━━ DATASET CONTENT ━━

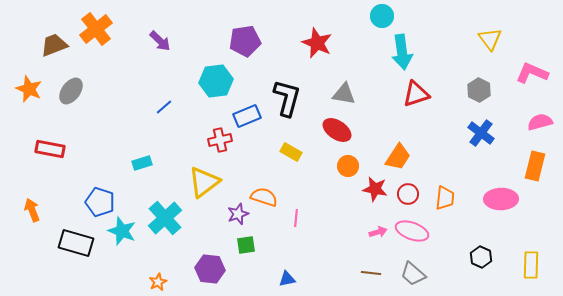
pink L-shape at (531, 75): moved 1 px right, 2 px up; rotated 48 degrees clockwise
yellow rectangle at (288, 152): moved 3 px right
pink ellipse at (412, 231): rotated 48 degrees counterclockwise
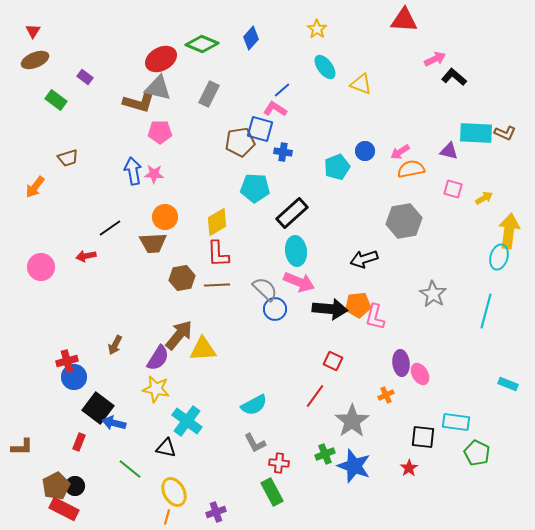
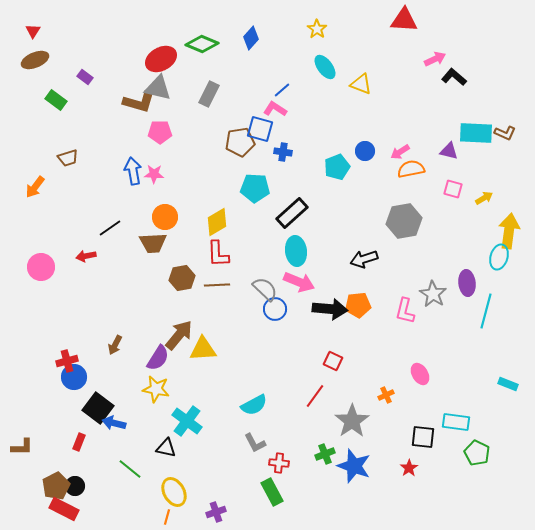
pink L-shape at (375, 317): moved 30 px right, 6 px up
purple ellipse at (401, 363): moved 66 px right, 80 px up
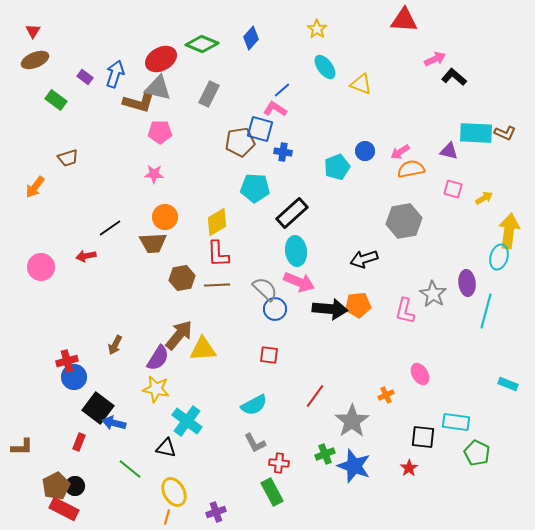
blue arrow at (133, 171): moved 18 px left, 97 px up; rotated 28 degrees clockwise
red square at (333, 361): moved 64 px left, 6 px up; rotated 18 degrees counterclockwise
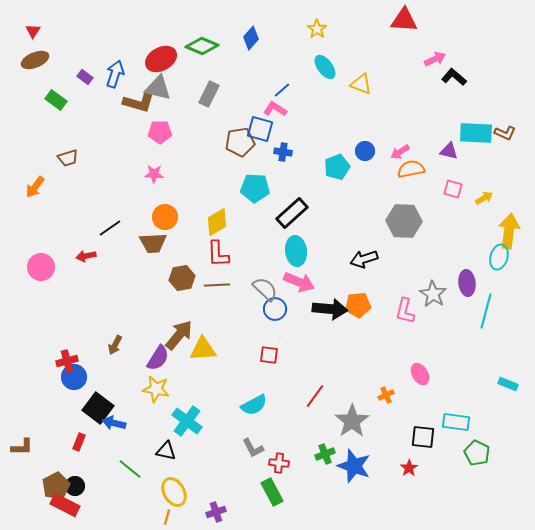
green diamond at (202, 44): moved 2 px down
gray hexagon at (404, 221): rotated 12 degrees clockwise
gray L-shape at (255, 443): moved 2 px left, 5 px down
black triangle at (166, 448): moved 3 px down
red rectangle at (64, 509): moved 1 px right, 4 px up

━━━

Copy word for word the lines from the one containing "pink L-shape at (375, 317): moved" through the end of the entries above, leaving the pictures out of your answer.

pink L-shape at (375, 317): moved 30 px right, 6 px up
purple ellipse at (401, 363): moved 66 px right, 80 px up
blue arrow at (133, 171): moved 18 px left, 97 px up; rotated 28 degrees clockwise
red square at (333, 361): moved 64 px left, 6 px up; rotated 18 degrees counterclockwise
green diamond at (202, 44): moved 2 px down
gray hexagon at (404, 221): rotated 12 degrees clockwise
gray L-shape at (255, 443): moved 2 px left, 5 px down
black triangle at (166, 448): moved 3 px down
red rectangle at (64, 509): moved 1 px right, 4 px up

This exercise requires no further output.